DATASET ENTRIES |
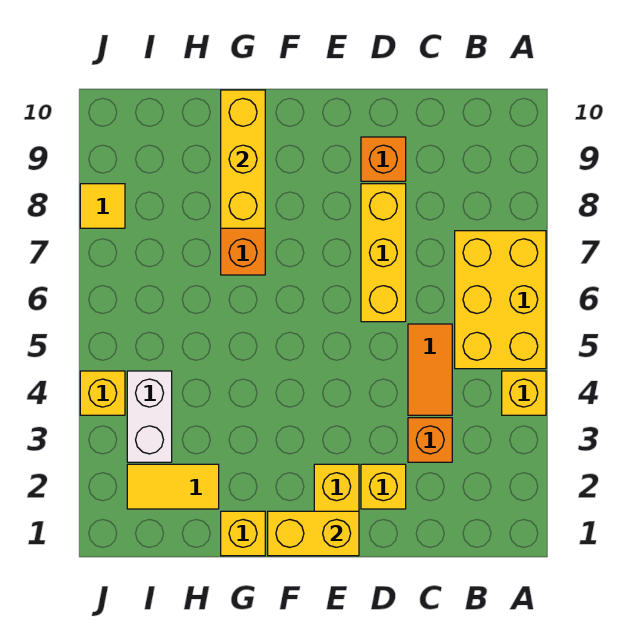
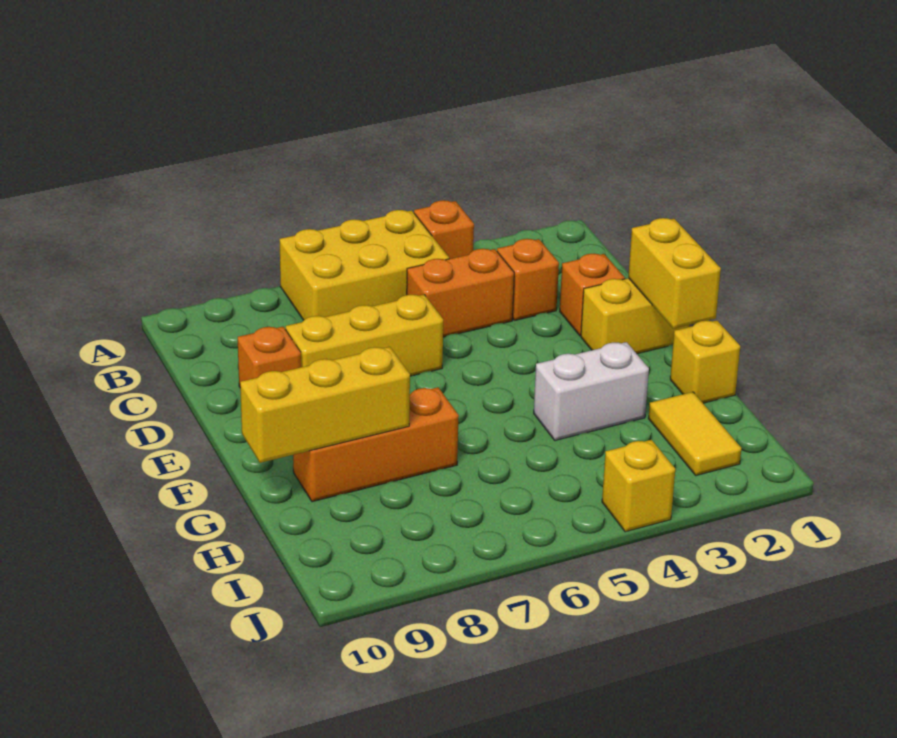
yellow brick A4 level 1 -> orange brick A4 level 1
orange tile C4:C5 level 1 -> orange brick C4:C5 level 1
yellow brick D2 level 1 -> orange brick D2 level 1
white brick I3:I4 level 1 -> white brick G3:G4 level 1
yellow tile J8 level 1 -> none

DIRECTIONS FOR THIS TASK |
The only output should be the lines from the one containing "orange tile C4:C5" through the final line of the material above, copied exactly.

YOUR RESPONSE |
orange tile C4:C5 level 1 -> orange brick C4:C5 level 1
yellow brick D2 level 1 -> orange brick D2 level 1
white brick I3:I4 level 1 -> white brick G3:G4 level 1
yellow tile J8 level 1 -> none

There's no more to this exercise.